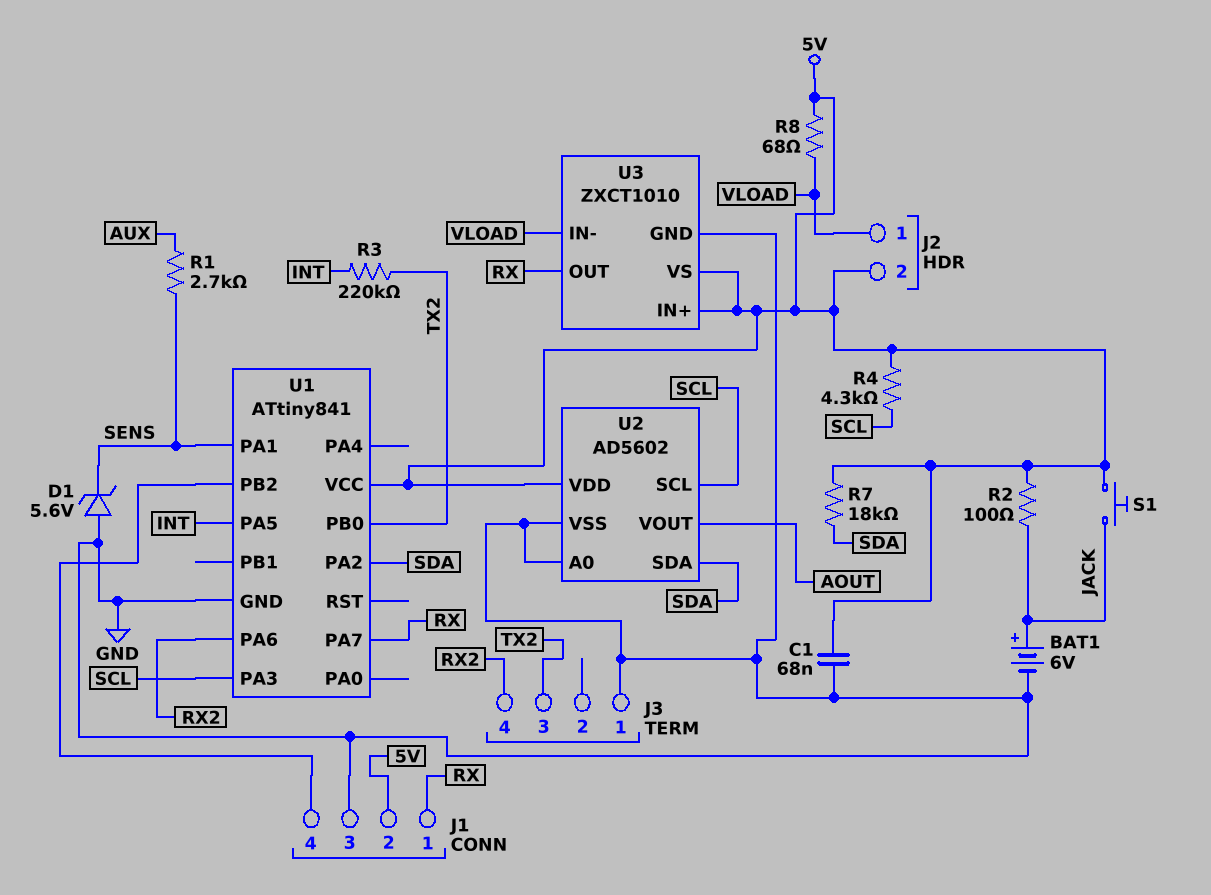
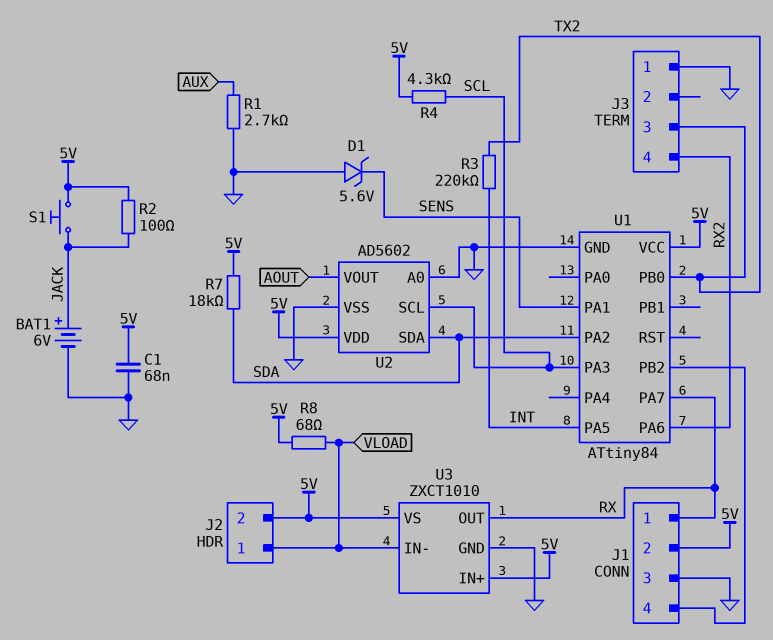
R1: 2.7k (AUX, SENS) -> 2.7k (AUX, GND)
U1: ATtiny841 -> ATtiny84

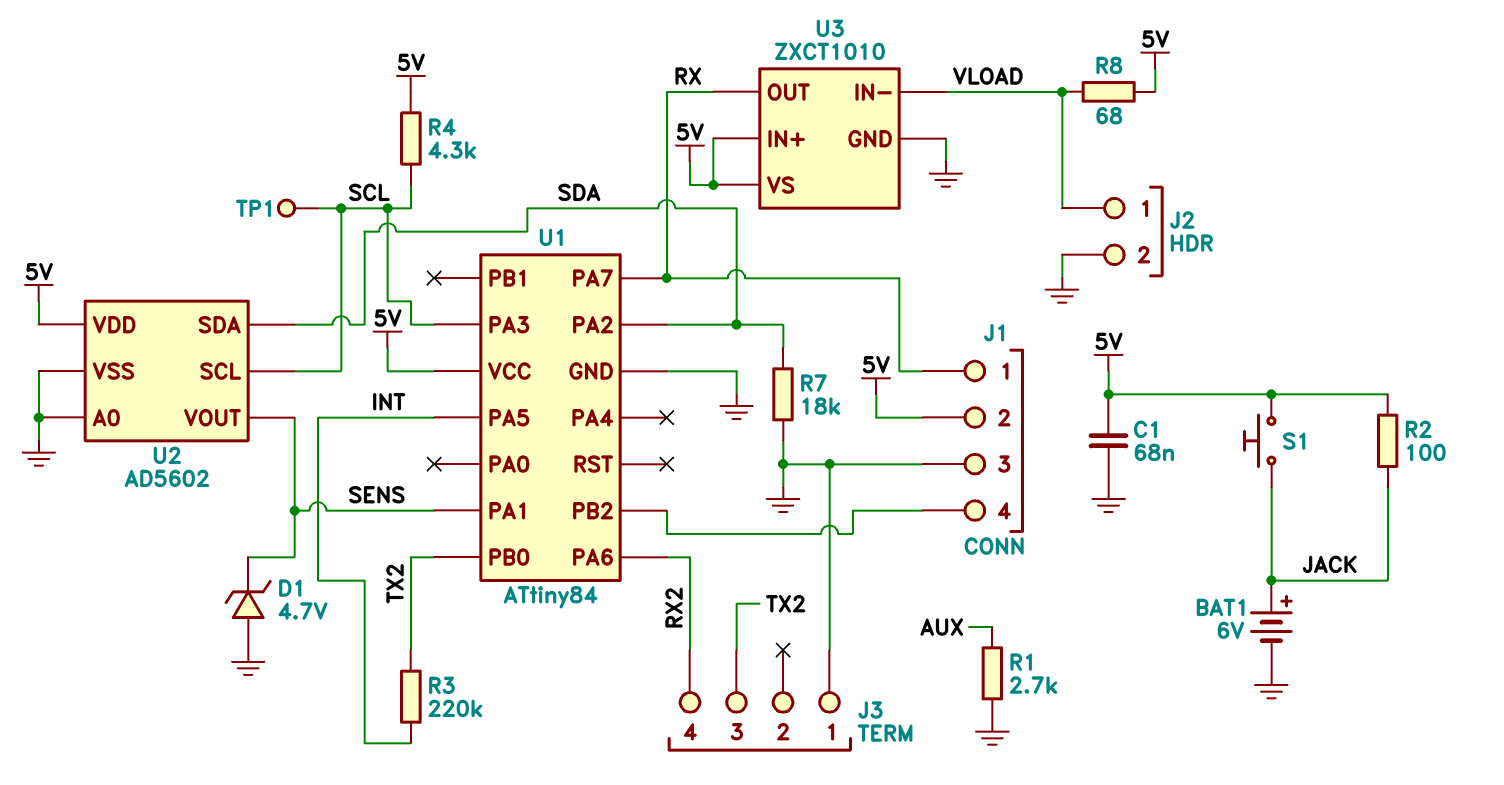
D1: zener 5.6V (A GND, K SENS) -> zener 4.7V (A GND, K SENS)
J2 pin 2: 5V -> GND
R7: 18k (5V, SDA) -> 18k (GND, SDA)
TP1: none -> test point (SCL)
U2 pin VOUT: AOUT -> SENS

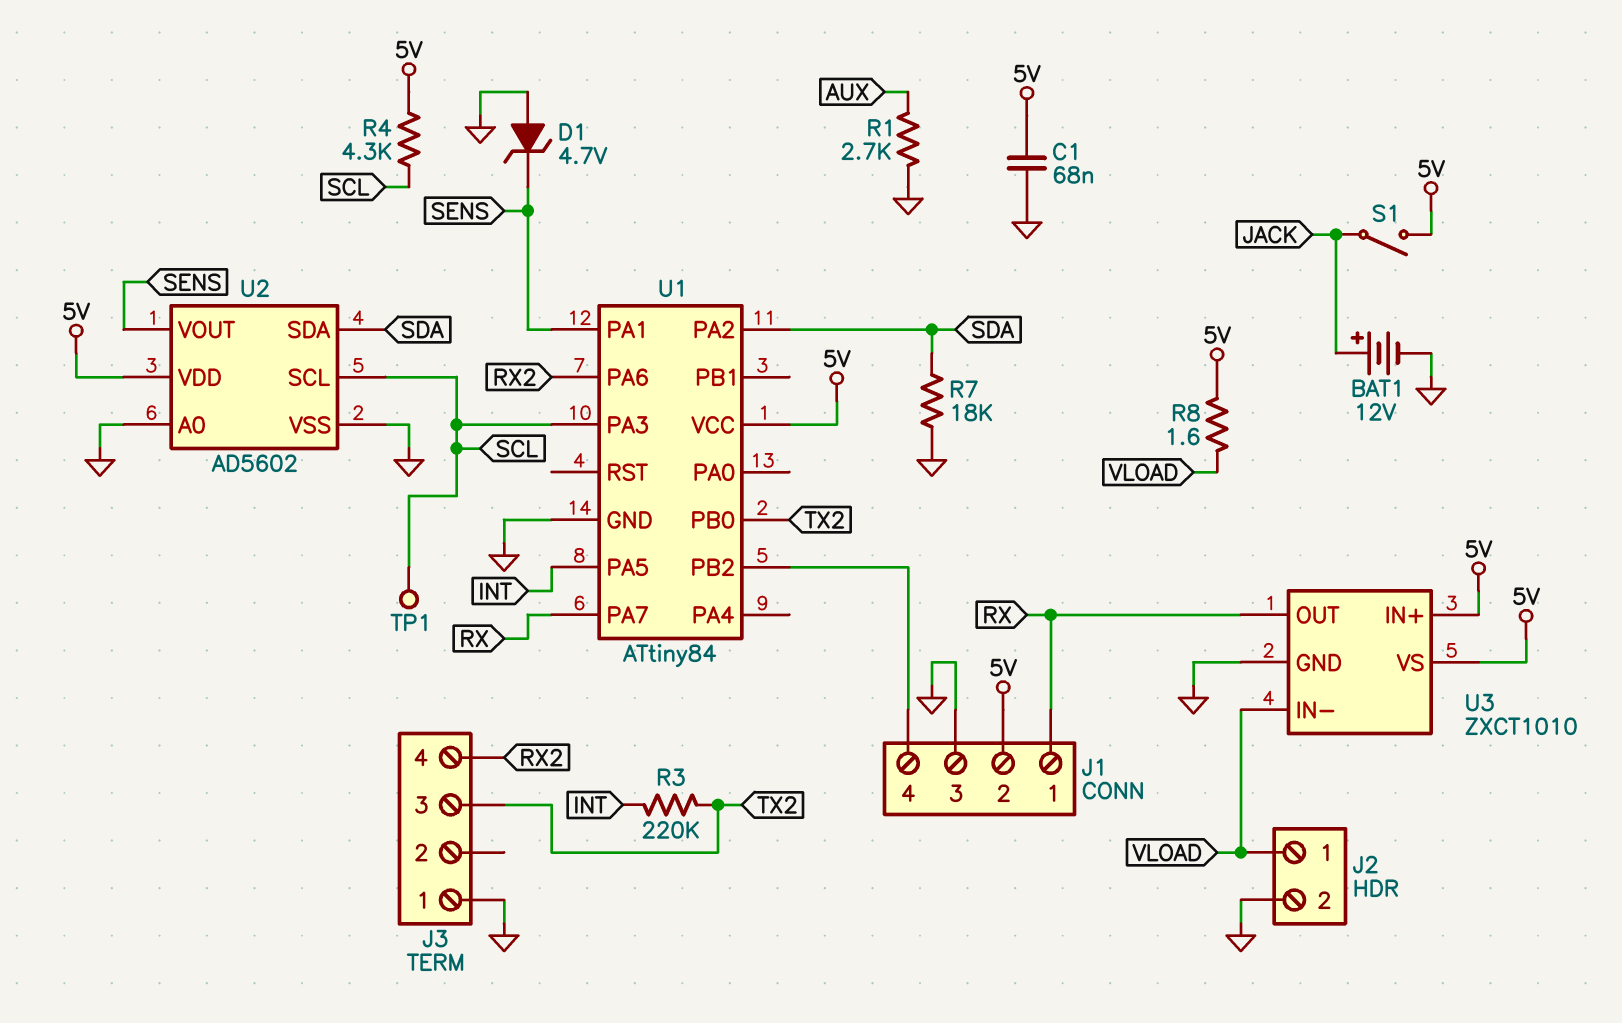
BAT1: 6V (plus JACK, minus GND) -> 12V (plus JACK, minus GND)
R2: 100 (5V, JACK) -> none
R8: 68 (5V, VLOAD) -> 1.6 (5V, VLOAD)
S1: button (5V, JACK) -> switch (5V, JACK)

▶ _TASK ITEM_
The copy you produce must match the entries above exactly, except that it has no pictures.

▶ _WRITTEN SOLUTION_
R1: 2.7k (AUX, SENS) -> 2.7k (AUX, GND)
U1: ATtiny841 -> ATtiny84

D1: zener 5.6V (A GND, K SENS) -> zener 4.7V (A GND, K SENS)
J2 pin 2: 5V -> GND
R7: 18k (5V, SDA) -> 18k (GND, SDA)
TP1: none -> test point (SCL)
U2 pin VOUT: AOUT -> SENS

BAT1: 6V (plus JACK, minus GND) -> 12V (plus JACK, minus GND)
R2: 100 (5V, JACK) -> none
R8: 68 (5V, VLOAD) -> 1.6 (5V, VLOAD)
S1: button (5V, JACK) -> switch (5V, JACK)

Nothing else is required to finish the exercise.